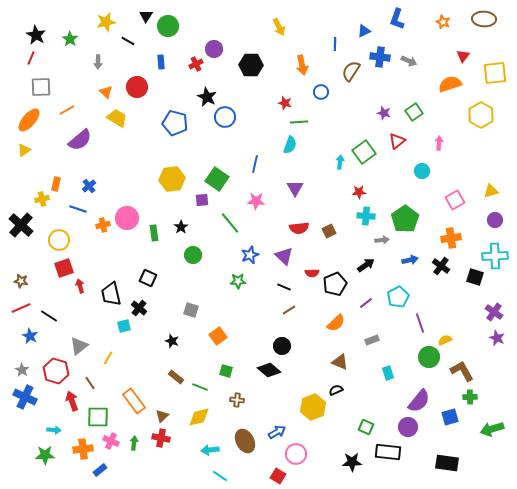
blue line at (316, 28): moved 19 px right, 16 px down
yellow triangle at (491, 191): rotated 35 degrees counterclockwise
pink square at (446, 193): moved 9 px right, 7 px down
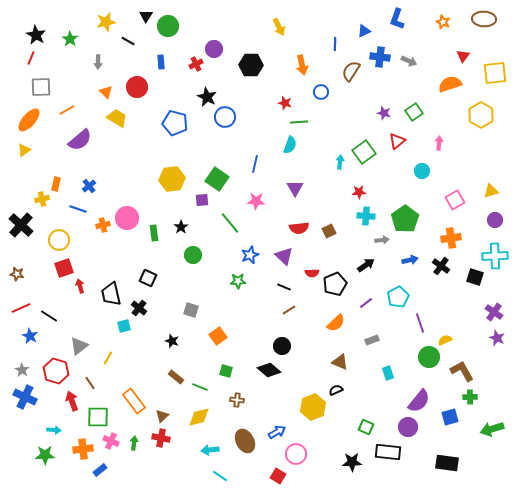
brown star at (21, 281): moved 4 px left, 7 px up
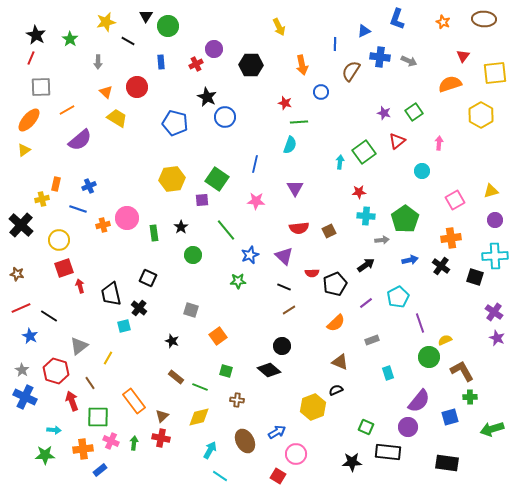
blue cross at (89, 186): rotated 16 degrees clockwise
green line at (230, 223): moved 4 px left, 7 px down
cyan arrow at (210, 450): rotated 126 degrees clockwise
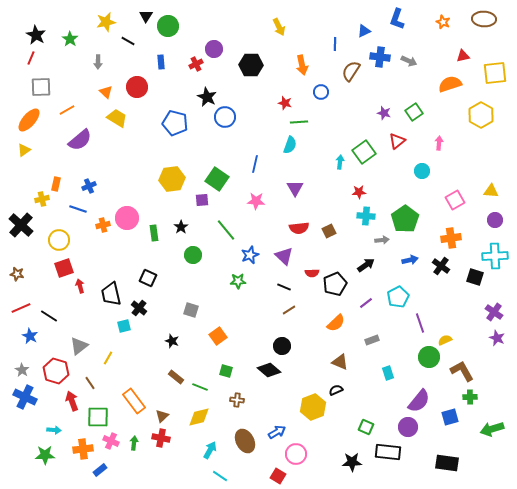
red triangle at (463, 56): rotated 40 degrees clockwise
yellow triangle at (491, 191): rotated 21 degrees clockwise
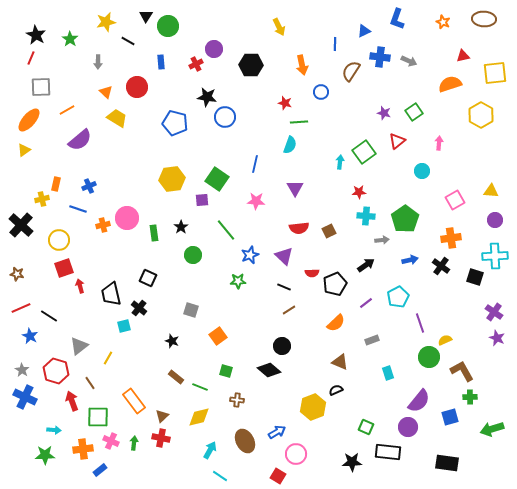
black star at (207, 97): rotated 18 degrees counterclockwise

* _SET EXERCISE_
Reproduce the rows above, switching every occurrence of "triangle" to "wedge" and leaving all else unchanged. Omit the picture lines from your answer.

* _ANSWER TO THIS EXERCISE_
blue line at (316, 28): moved 19 px right, 16 px down
yellow wedge at (491, 191): rotated 35 degrees counterclockwise
pink square at (446, 193): moved 9 px right, 7 px down
brown star at (21, 281): moved 4 px left, 7 px up
blue cross at (89, 186): rotated 16 degrees clockwise
green line at (230, 223): moved 4 px left, 7 px down
cyan arrow at (210, 450): rotated 126 degrees clockwise
red wedge at (463, 56): rotated 40 degrees clockwise
yellow wedge at (491, 191): rotated 21 degrees clockwise
black star at (207, 97): rotated 18 degrees counterclockwise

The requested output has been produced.